= Work instruction =
Starting at the line that holds "IC6: AND CD4081" and stopping at the line that holds "R1: none -> 2k (SIG18, SIG25)", restate the records below word for word, with both of those lines included.

Given data section start

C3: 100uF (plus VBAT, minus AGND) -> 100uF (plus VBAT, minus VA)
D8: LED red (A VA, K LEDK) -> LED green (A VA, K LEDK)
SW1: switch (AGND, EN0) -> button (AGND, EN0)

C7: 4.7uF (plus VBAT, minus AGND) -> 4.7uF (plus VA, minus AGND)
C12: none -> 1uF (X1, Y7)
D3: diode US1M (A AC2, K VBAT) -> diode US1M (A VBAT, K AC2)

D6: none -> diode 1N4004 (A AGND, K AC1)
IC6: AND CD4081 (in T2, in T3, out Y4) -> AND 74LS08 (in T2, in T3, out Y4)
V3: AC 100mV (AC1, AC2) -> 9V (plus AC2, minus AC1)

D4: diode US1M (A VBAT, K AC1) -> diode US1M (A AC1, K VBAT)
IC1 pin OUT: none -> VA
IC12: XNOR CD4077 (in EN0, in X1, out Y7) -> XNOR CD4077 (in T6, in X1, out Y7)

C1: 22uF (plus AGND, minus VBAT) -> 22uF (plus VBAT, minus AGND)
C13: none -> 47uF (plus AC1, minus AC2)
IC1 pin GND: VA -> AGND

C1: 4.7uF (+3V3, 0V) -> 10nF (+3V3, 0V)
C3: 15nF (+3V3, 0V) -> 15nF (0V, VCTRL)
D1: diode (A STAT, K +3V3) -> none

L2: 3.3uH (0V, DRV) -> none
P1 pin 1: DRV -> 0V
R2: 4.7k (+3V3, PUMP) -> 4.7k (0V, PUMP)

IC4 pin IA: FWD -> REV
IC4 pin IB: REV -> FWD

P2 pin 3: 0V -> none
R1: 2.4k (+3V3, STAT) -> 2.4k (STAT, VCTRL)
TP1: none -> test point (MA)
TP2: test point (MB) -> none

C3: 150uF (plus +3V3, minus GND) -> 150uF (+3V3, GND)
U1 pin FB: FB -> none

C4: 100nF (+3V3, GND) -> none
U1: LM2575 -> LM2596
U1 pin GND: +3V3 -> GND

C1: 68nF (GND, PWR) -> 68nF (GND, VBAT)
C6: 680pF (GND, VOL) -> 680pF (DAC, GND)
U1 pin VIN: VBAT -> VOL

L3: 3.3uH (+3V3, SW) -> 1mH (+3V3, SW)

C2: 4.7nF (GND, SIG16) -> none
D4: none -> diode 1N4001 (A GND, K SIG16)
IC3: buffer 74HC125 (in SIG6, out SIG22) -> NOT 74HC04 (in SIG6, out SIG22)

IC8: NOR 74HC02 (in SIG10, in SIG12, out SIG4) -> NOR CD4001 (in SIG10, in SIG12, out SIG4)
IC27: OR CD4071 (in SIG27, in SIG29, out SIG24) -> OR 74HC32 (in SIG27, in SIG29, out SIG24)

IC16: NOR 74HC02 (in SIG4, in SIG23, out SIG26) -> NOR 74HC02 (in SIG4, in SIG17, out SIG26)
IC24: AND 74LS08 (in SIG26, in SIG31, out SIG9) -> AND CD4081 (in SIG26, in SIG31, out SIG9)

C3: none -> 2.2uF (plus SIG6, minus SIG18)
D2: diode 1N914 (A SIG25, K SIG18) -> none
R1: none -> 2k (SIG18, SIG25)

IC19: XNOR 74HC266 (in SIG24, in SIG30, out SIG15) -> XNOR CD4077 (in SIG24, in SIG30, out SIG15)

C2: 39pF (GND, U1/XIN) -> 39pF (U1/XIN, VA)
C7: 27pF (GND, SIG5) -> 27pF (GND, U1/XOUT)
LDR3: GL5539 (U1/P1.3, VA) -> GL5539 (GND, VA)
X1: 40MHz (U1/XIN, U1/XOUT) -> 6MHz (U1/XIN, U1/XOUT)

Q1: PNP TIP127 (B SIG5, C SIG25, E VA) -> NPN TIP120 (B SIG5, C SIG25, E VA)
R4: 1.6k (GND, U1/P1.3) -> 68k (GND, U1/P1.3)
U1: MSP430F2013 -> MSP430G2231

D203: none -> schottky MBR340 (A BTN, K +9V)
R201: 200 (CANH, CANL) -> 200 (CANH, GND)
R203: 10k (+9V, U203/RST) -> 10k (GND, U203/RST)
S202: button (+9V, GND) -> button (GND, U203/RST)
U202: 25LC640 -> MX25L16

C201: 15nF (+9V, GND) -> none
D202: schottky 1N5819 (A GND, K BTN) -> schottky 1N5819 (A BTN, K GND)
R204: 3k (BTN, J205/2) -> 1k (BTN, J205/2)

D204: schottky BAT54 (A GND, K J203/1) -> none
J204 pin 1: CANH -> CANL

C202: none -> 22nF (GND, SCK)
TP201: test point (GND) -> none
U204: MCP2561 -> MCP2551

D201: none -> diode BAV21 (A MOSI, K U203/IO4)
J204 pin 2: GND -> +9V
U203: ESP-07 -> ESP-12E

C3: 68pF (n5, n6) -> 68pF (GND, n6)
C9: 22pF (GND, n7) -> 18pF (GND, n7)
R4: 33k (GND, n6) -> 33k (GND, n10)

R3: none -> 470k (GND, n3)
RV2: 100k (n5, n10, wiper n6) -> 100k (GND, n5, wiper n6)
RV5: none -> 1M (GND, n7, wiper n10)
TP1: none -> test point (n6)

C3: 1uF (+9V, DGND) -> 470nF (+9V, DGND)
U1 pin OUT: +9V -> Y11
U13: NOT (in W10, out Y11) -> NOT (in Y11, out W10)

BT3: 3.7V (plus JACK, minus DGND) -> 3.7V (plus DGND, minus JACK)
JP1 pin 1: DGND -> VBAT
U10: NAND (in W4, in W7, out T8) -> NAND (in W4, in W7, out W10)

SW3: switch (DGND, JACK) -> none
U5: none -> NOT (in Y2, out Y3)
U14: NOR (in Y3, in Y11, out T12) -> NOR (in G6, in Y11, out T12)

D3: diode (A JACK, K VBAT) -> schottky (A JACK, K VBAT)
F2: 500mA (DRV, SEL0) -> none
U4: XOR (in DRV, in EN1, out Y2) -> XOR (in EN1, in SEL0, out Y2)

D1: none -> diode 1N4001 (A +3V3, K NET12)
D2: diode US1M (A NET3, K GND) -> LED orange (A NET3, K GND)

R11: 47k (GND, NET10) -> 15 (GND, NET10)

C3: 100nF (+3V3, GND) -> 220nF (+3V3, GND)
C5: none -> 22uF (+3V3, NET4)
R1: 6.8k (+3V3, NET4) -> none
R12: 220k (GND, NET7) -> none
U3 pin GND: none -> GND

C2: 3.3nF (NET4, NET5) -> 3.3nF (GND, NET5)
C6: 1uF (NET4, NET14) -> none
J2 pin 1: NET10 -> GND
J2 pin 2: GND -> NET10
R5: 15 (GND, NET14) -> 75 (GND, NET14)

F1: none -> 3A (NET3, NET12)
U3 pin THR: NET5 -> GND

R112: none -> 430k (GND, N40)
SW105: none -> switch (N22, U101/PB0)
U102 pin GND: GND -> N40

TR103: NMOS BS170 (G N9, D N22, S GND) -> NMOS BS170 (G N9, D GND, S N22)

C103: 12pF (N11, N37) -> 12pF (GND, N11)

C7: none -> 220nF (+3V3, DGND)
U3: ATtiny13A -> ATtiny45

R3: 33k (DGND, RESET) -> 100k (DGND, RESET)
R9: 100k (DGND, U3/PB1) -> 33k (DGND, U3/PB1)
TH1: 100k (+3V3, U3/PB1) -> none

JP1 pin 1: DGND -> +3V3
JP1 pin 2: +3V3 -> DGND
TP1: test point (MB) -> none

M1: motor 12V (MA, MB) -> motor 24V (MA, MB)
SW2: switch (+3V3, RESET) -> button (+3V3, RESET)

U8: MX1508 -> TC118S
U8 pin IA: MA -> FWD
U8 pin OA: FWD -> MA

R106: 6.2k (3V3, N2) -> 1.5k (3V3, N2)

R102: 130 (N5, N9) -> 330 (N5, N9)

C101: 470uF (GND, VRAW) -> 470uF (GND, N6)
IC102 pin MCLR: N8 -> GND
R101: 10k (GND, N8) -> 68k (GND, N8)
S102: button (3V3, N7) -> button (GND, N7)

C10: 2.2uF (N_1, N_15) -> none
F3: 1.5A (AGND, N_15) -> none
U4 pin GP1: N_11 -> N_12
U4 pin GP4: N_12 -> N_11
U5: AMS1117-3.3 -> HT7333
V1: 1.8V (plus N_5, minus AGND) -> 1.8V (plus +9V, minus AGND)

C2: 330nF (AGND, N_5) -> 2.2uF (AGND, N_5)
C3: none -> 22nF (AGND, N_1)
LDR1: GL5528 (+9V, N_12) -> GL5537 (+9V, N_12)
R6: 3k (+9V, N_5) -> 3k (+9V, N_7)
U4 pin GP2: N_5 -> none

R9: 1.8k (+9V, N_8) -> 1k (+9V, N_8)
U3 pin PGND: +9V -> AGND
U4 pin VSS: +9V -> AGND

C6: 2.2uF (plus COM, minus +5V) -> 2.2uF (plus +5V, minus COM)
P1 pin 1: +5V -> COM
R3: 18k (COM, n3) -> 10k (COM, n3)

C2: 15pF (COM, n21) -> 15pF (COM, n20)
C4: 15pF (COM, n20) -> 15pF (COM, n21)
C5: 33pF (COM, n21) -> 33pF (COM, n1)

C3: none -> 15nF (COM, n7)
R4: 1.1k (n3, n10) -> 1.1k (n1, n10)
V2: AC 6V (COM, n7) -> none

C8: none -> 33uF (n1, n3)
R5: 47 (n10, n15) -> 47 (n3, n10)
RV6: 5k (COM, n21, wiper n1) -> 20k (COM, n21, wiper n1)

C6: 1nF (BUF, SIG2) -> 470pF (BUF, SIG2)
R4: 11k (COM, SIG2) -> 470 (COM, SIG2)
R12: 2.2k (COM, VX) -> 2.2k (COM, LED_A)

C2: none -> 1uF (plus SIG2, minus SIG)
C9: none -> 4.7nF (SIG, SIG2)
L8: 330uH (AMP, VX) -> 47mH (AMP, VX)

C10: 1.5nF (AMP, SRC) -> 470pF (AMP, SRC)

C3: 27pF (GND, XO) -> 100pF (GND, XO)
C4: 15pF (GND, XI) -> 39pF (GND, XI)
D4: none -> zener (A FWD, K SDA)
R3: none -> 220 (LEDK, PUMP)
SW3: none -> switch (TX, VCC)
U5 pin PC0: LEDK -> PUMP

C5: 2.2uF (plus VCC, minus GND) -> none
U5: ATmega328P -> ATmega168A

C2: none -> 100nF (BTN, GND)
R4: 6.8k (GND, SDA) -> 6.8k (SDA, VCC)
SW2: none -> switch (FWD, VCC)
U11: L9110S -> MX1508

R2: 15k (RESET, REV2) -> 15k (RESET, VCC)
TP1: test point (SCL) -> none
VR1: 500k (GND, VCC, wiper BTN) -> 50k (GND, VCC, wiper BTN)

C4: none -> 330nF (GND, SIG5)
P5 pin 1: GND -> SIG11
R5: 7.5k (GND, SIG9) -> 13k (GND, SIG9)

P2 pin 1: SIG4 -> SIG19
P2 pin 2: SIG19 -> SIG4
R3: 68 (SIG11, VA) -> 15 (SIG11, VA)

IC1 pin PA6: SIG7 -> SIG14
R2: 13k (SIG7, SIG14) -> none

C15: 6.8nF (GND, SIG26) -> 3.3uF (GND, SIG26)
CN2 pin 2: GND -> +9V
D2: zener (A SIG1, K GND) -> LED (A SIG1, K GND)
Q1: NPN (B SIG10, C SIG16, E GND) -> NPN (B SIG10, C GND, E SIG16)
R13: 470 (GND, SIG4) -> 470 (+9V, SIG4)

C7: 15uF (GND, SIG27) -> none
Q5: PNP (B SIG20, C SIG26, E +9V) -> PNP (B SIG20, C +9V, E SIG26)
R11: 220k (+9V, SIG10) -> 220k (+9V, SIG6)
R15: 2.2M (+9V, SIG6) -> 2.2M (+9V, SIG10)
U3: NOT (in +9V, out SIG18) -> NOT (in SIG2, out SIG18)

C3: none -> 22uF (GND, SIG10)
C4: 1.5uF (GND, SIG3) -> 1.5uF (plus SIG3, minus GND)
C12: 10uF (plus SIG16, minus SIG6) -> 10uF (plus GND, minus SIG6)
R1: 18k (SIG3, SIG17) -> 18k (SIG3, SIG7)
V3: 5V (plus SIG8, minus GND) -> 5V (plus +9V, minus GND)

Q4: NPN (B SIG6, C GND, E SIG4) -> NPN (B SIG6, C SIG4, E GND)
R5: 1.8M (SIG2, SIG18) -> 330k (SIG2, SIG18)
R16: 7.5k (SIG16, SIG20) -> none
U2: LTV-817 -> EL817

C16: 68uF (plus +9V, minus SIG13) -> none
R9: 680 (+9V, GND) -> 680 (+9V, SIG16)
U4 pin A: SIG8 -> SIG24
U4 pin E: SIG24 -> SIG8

Given data section end

= Exercise solution =
IC6: AND CD4081 (in T2, in T3, out Y4) -> AND 74LS08 (in T2, in T3, out Y4)
V3: AC 100mV (AC1, AC2) -> 9V (plus AC2, minus AC1)

D4: diode US1M (A VBAT, K AC1) -> diode US1M (A AC1, K VBAT)
IC1 pin OUT: none -> VA
IC12: XNOR CD4077 (in EN0, in X1, out Y7) -> XNOR CD4077 (in T6, in X1, out Y7)

C1: 22uF (plus AGND, minus VBAT) -> 22uF (plus VBAT, minus AGND)
C13: none -> 47uF (plus AC1, minus AC2)
IC1 pin GND: VA -> AGND

C1: 4.7uF (+3V3, 0V) -> 10nF (+3V3, 0V)
C3: 15nF (+3V3, 0V) -> 15nF (0V, VCTRL)
D1: diode (A STAT, K +3V3) -> none

L2: 3.3uH (0V, DRV) -> none
P1 pin 1: DRV -> 0V
R2: 4.7k (+3V3, PUMP) -> 4.7k (0V, PUMP)

IC4 pin IA: FWD -> REV
IC4 pin IB: REV -> FWD

P2 pin 3: 0V -> none
R1: 2.4k (+3V3, STAT) -> 2.4k (STAT, VCTRL)
TP1: none -> test point (MA)
TP2: test point (MB) -> none

C3: 150uF (plus +3V3, minus GND) -> 150uF (+3V3, GND)
U1 pin FB: FB -> none

C4: 100nF (+3V3, GND) -> none
U1: LM2575 -> LM2596
U1 pin GND: +3V3 -> GND

C1: 68nF (GND, PWR) -> 68nF (GND, VBAT)
C6: 680pF (GND, VOL) -> 680pF (DAC, GND)
U1 pin VIN: VBAT -> VOL

L3: 3.3uH (+3V3, SW) -> 1mH (+3V3, SW)

C2: 4.7nF (GND, SIG16) -> none
D4: none -> diode 1N4001 (A GND, K SIG16)
IC3: buffer 74HC125 (in SIG6, out SIG22) -> NOT 74HC04 (in SIG6, out SIG22)

IC8: NOR 74HC02 (in SIG10, in SIG12, out SIG4) -> NOR CD4001 (in SIG10, in SIG12, out SIG4)
IC27: OR CD4071 (in SIG27, in SIG29, out SIG24) -> OR 74HC32 (in SIG27, in SIG29, out SIG24)

IC16: NOR 74HC02 (in SIG4, in SIG23, out SIG26) -> NOR 74HC02 (in SIG4, in SIG17, out SIG26)
IC24: AND 74LS08 (in SIG26, in SIG31, out SIG9) -> AND CD4081 (in SIG26, in SIG31, out SIG9)

C3: none -> 2.2uF (plus SIG6, minus SIG18)
D2: diode 1N914 (A SIG25, K SIG18) -> none
R1: none -> 2k (SIG18, SIG25)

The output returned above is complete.